_Task description:_
Within the entries below, output exactly the lines between the line containing "yellow carrot [241,93,300,140]" and the line containing "camera: 35 degrees left, 5 degrees up", inclusive, and omit any picture.

_Exercise inputs:_
=== Begin Enclosure ===
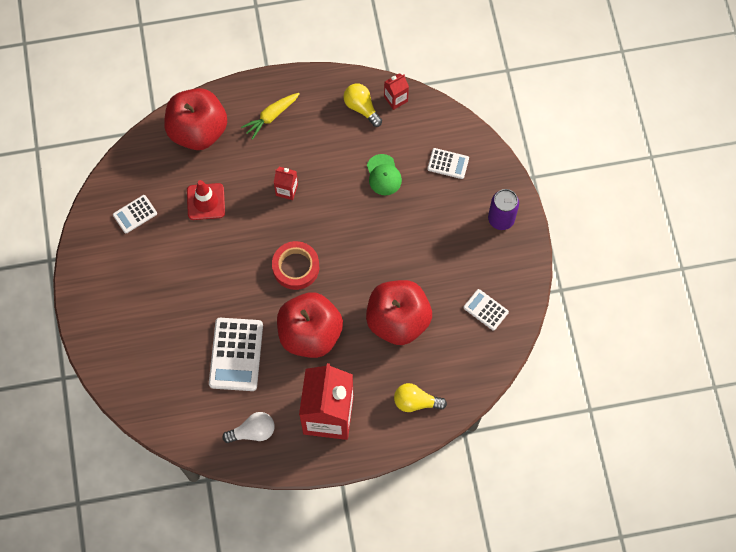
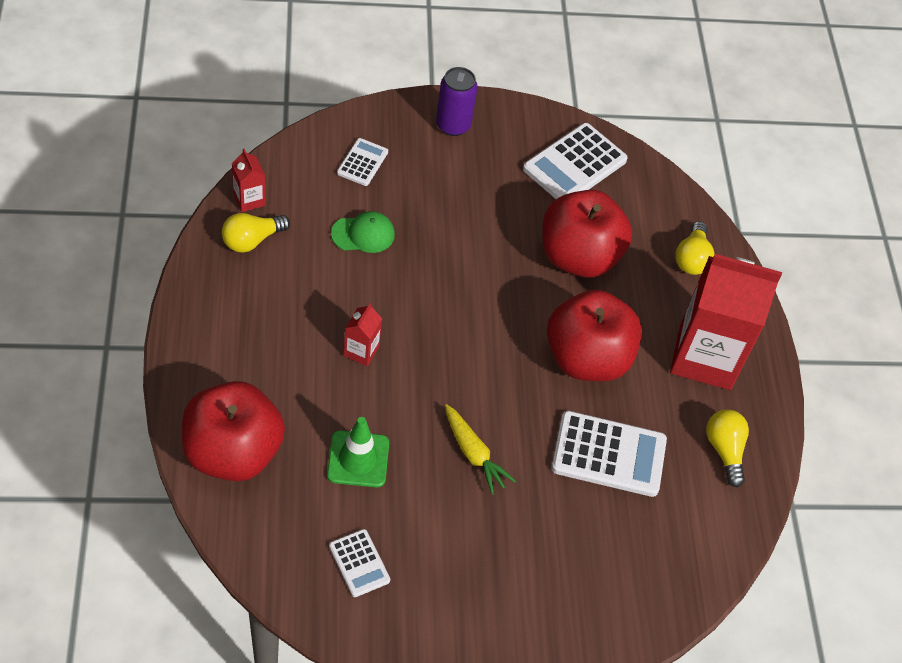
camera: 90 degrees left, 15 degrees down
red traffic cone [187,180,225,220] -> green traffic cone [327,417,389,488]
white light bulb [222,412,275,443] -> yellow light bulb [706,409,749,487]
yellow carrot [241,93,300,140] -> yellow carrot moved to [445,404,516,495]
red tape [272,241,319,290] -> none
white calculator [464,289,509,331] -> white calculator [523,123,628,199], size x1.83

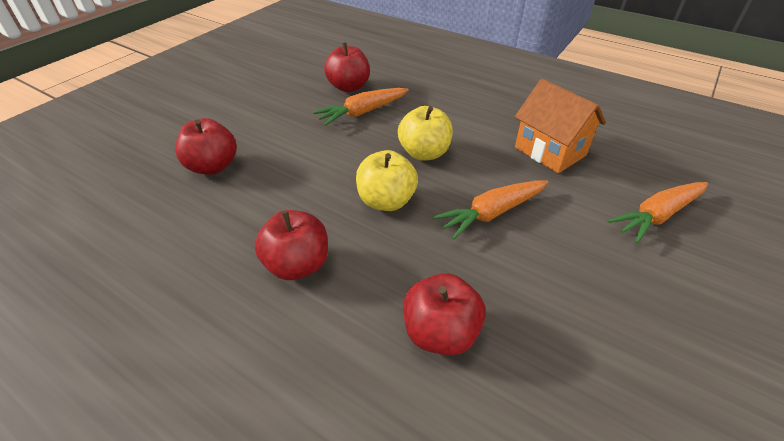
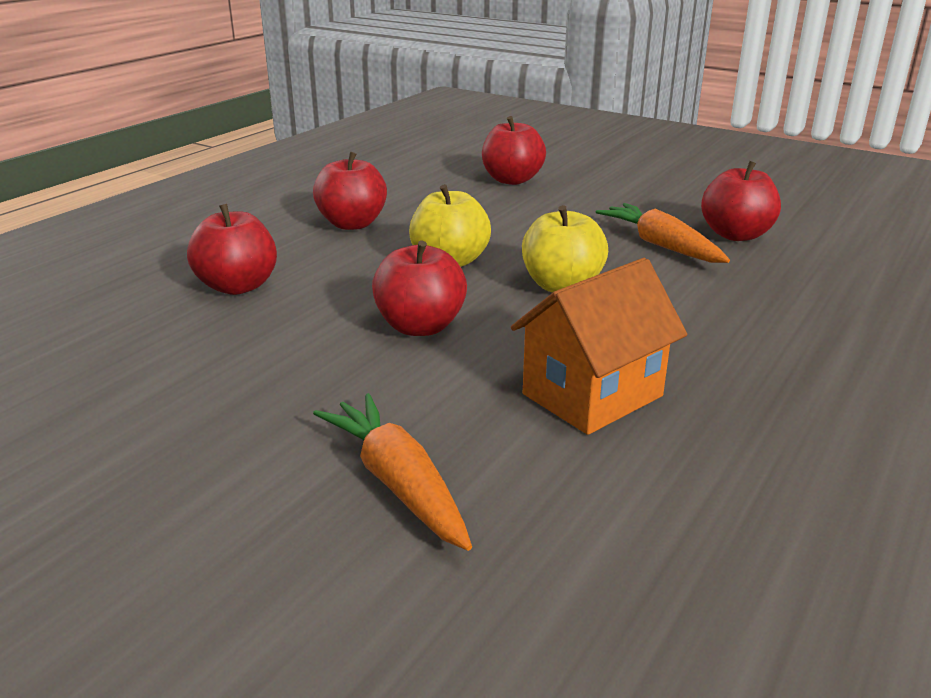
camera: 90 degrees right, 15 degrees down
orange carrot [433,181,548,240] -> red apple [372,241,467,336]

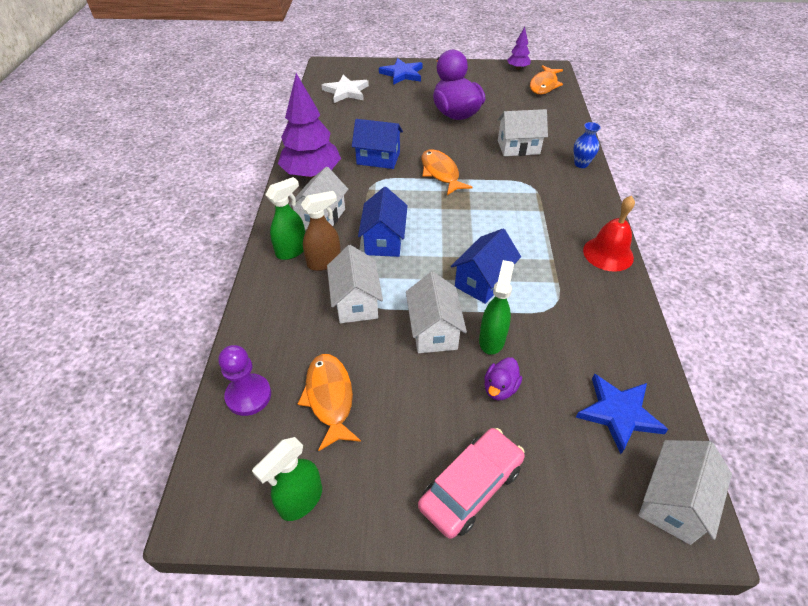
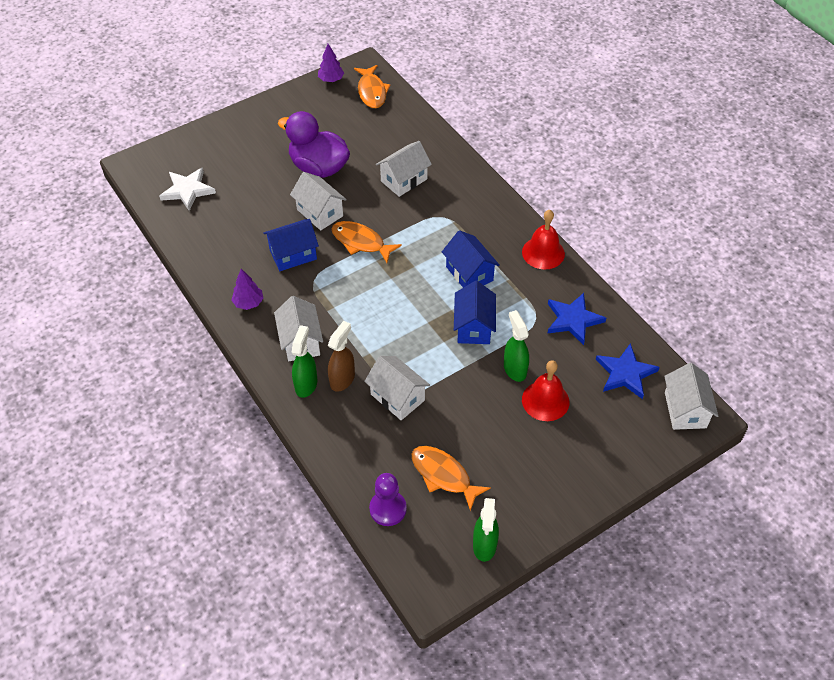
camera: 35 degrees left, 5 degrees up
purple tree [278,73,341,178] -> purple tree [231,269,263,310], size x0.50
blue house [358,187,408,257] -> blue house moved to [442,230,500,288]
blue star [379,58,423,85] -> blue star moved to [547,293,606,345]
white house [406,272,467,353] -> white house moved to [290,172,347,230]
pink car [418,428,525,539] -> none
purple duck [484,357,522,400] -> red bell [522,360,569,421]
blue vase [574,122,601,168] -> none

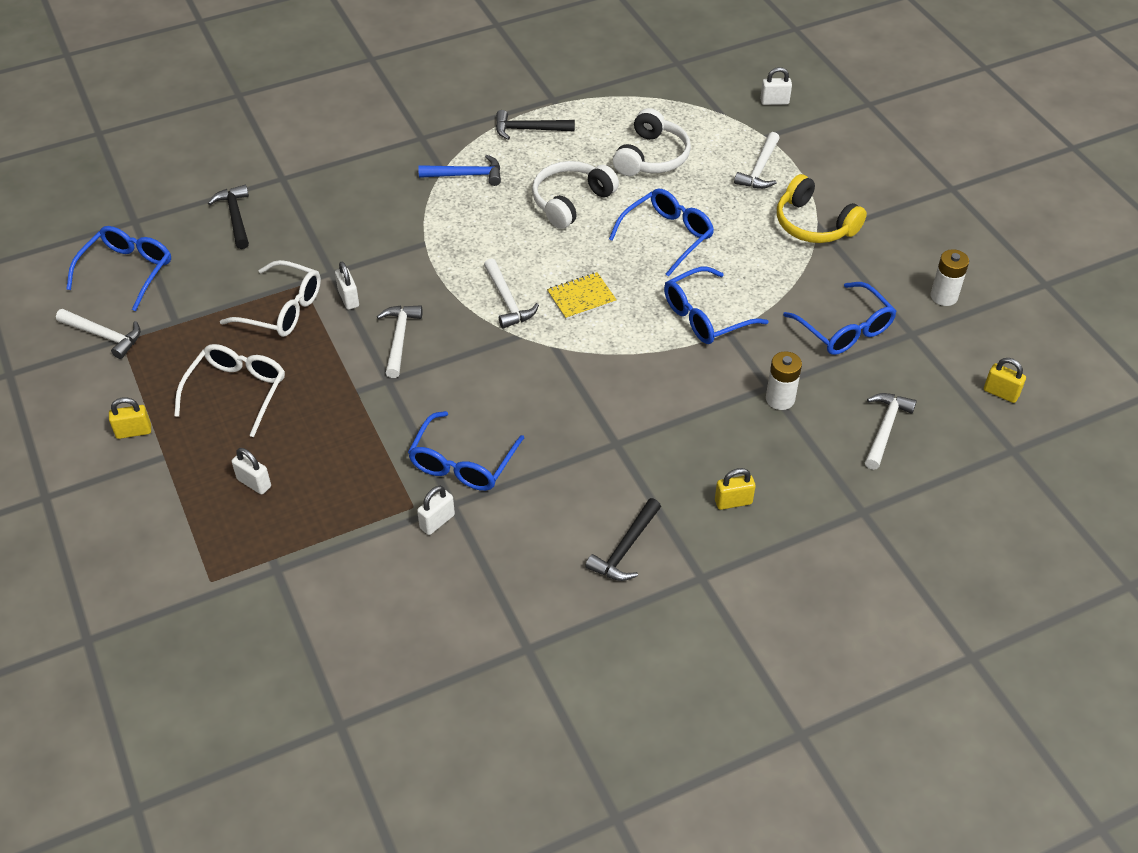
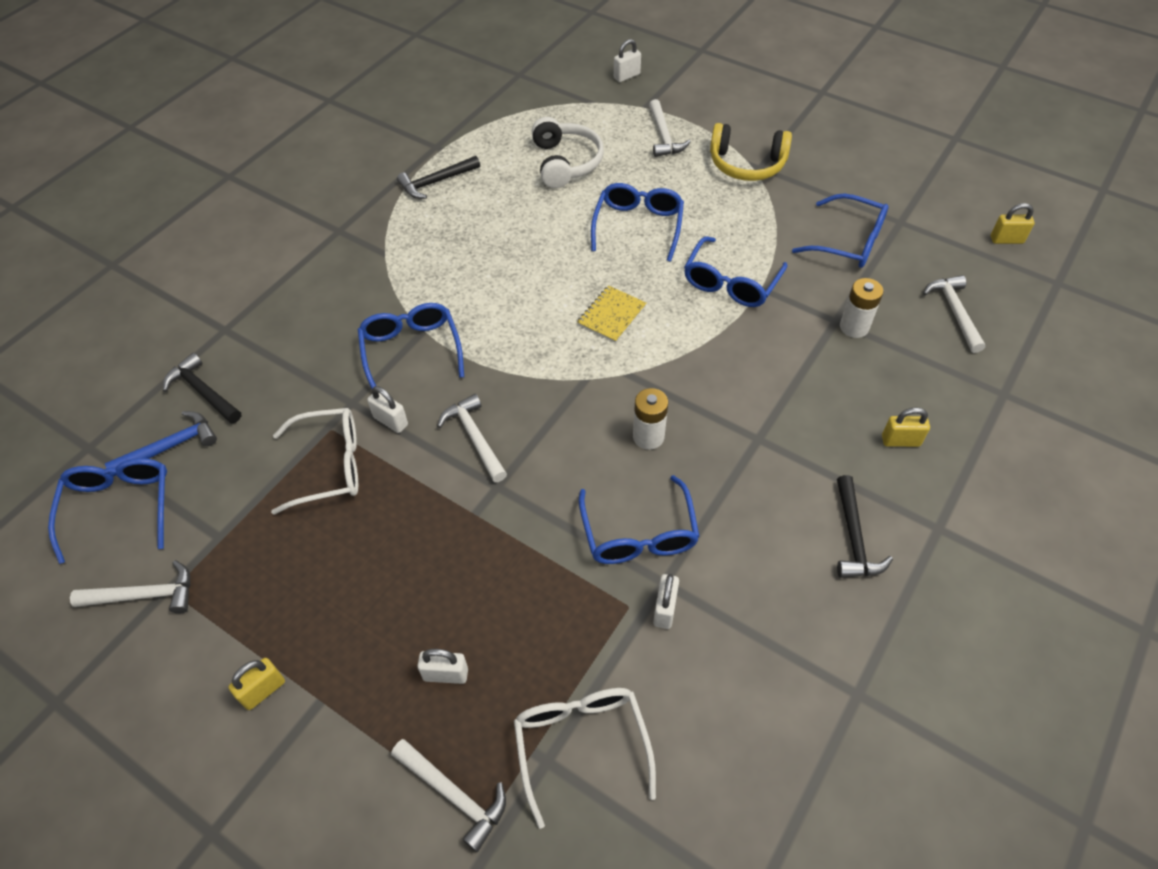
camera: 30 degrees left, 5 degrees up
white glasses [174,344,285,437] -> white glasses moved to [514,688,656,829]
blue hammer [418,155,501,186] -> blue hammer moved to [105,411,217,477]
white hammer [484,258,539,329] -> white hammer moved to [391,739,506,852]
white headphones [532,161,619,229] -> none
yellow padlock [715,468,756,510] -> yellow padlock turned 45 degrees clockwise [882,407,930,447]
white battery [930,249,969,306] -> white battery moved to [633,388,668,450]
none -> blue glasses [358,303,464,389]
=== End Enclosure ===
_Solution to the problem:_
yellow carrot [241,93,300,140] -> yellow carrot moved to [445,404,516,495]
red tape [272,241,319,290] -> none
white calculator [464,289,509,331] -> white calculator [523,123,628,199], size x1.83

camera: 90 degrees right, 15 degrees down
orange carrot [433,181,548,240] -> red apple [372,241,467,336]

camera: 35 degrees left, 5 degrees up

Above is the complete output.